**DIRECTIONS**:
Your result should be the lines holding the word "brown", copied from the entries below.

(Image sets with object changes)
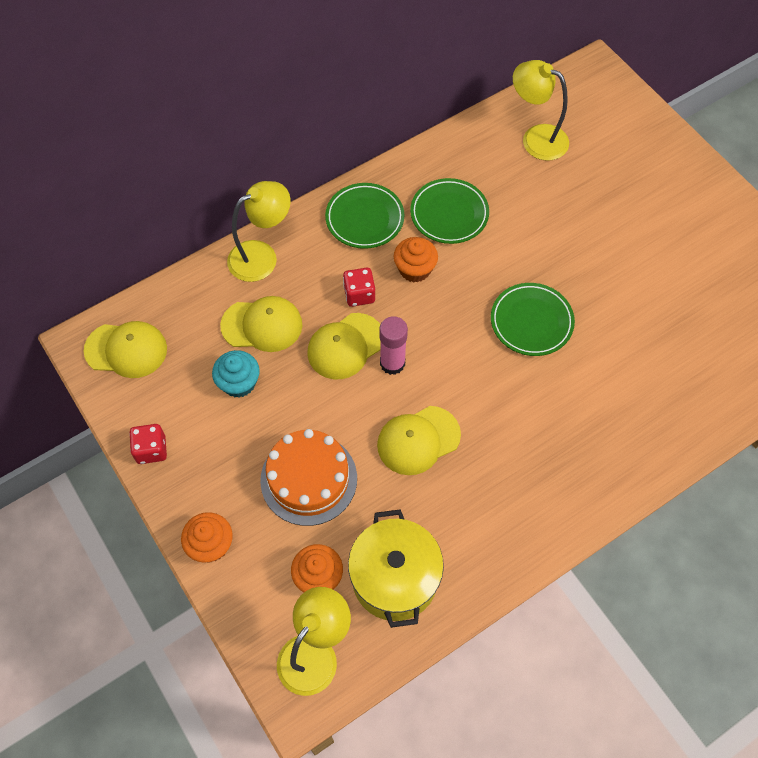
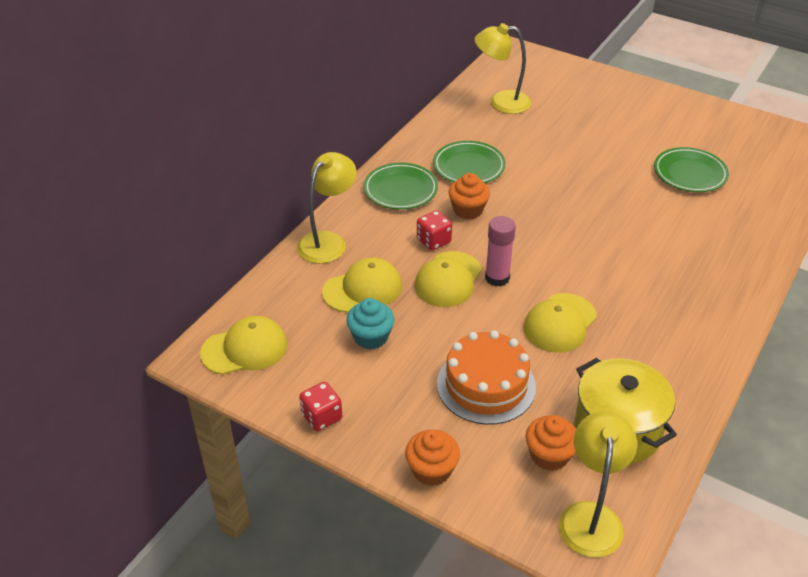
camera: 25 degrees left, 20 degrees down
(531, 322) = (588, 214): green plate -> green plate (690, 173)

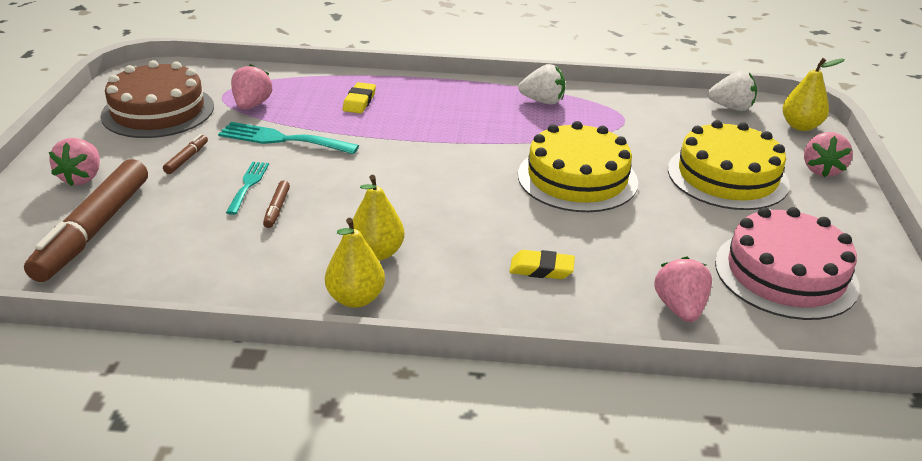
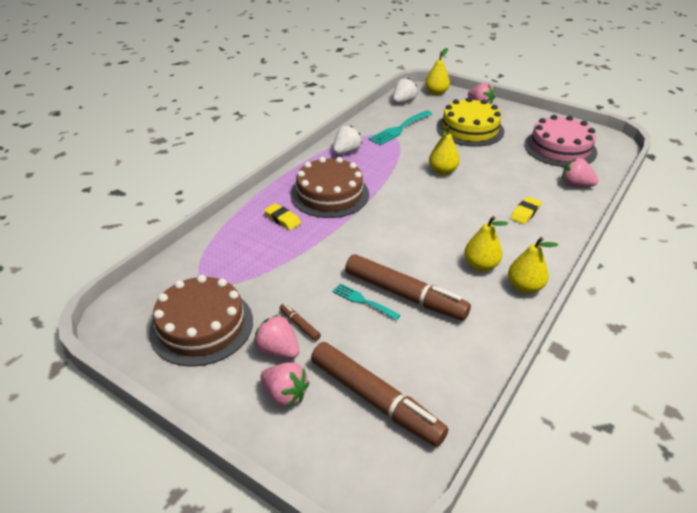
camera: 60 degrees left, 5 degrees up
(252, 105) = (240, 271): pink strawberry -> pink strawberry (278, 350)
(277, 208) = (404, 294): brown marker -> brown marker, size x2.45
(282, 139) = (308, 269): turquoise fork -> turquoise fork (399, 129)
(436, 115) = (329, 194): none -> brown cake
(577, 178) = (442, 171): yellow cake -> yellow pear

**YOUR SOLUTION**:
(277, 208) = (404, 294): brown marker -> brown marker, size x2.45
(436, 115) = (329, 194): none -> brown cake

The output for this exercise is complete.